**Data shown:**
###

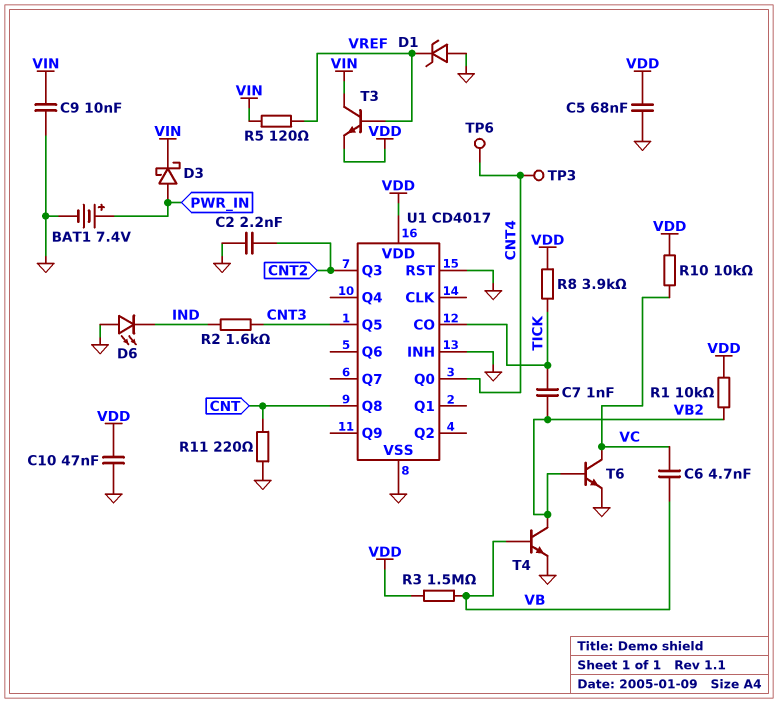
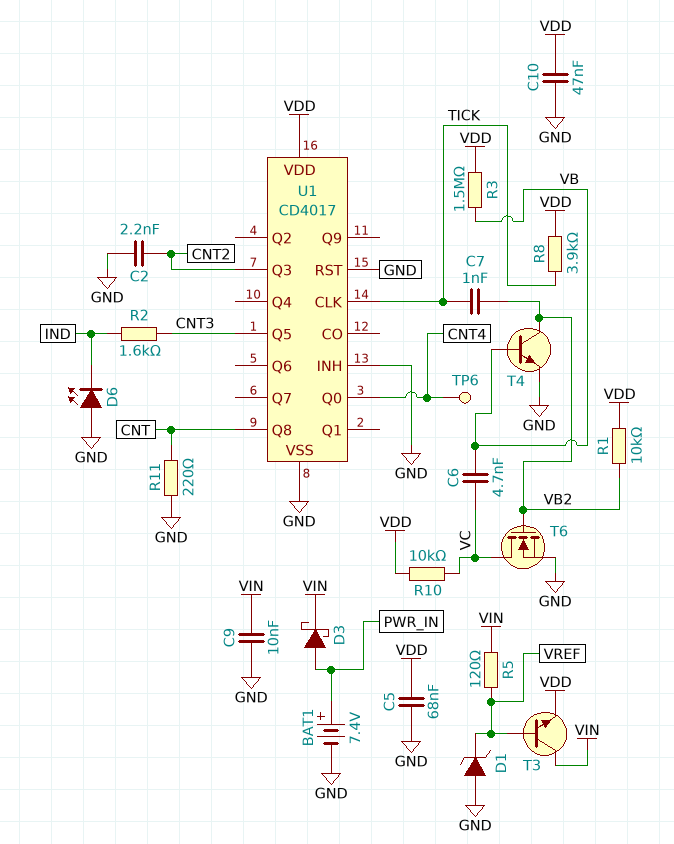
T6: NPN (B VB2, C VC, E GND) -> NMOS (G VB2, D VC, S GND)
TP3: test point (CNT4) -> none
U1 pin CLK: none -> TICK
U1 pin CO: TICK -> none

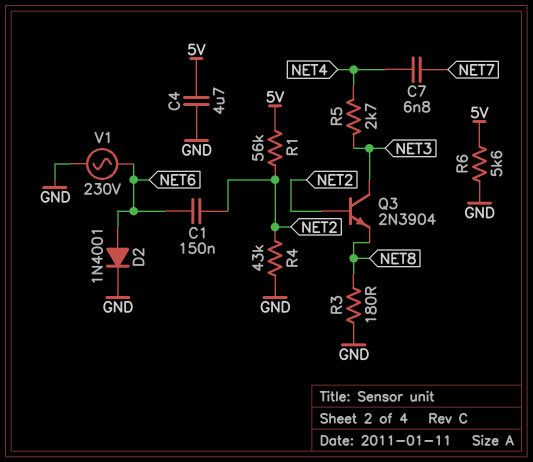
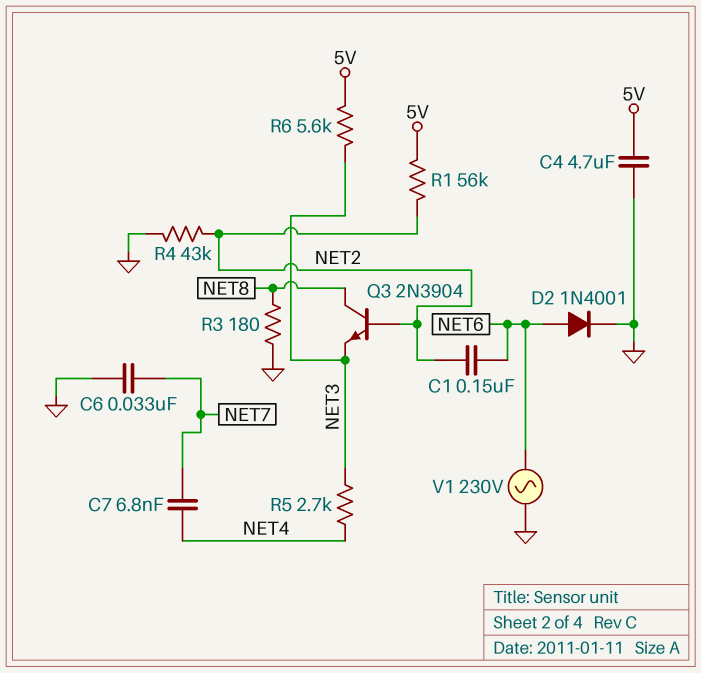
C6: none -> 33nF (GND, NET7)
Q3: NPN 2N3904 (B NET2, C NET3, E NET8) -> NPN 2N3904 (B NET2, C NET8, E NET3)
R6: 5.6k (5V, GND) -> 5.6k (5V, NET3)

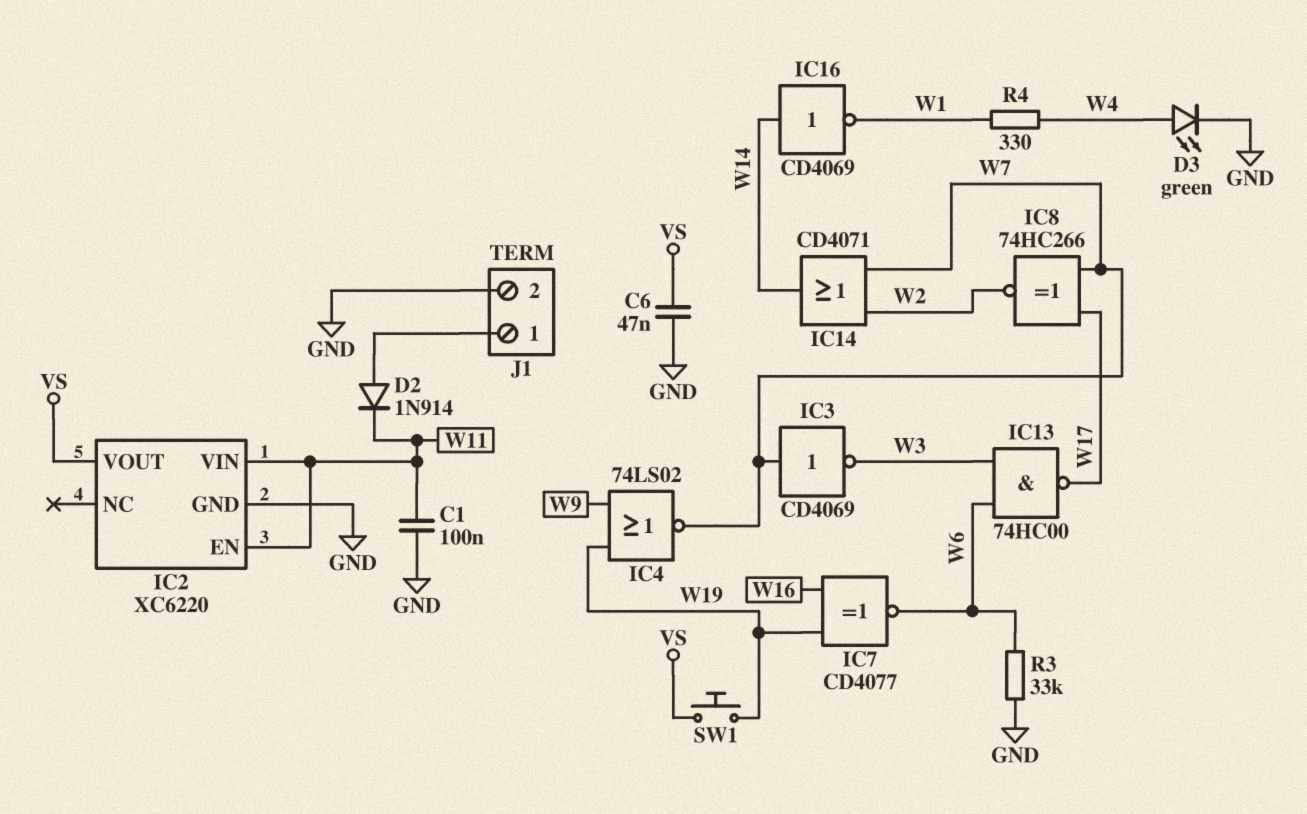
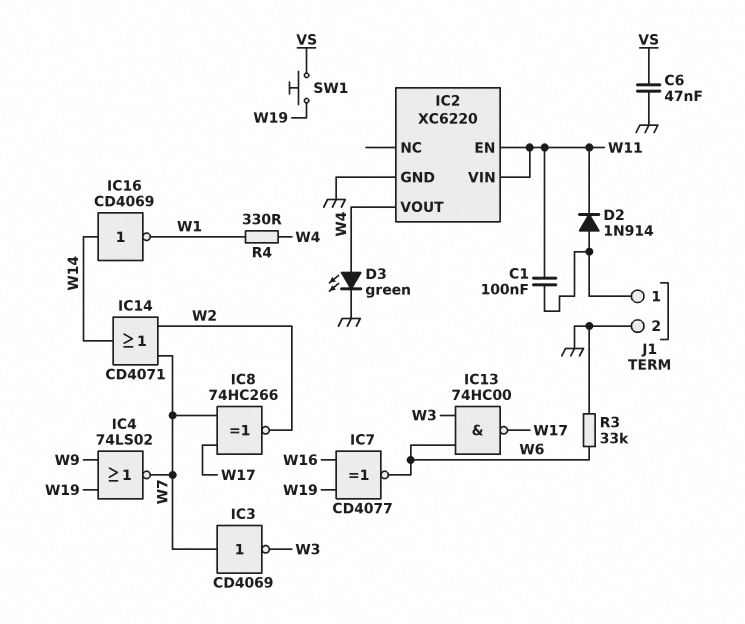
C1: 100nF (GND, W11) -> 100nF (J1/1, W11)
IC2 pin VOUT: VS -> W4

###

**Task requirements:** Your task is to set down exactly the lines that run from the line holding "U1 pin CO: TICK -> none" through the close of the entries, including both ends. Pictures stay out.

**Your response:**
U1 pin CO: TICK -> none

C6: none -> 33nF (GND, NET7)
Q3: NPN 2N3904 (B NET2, C NET3, E NET8) -> NPN 2N3904 (B NET2, C NET8, E NET3)
R6: 5.6k (5V, GND) -> 5.6k (5V, NET3)

C1: 100nF (GND, W11) -> 100nF (J1/1, W11)
IC2 pin VOUT: VS -> W4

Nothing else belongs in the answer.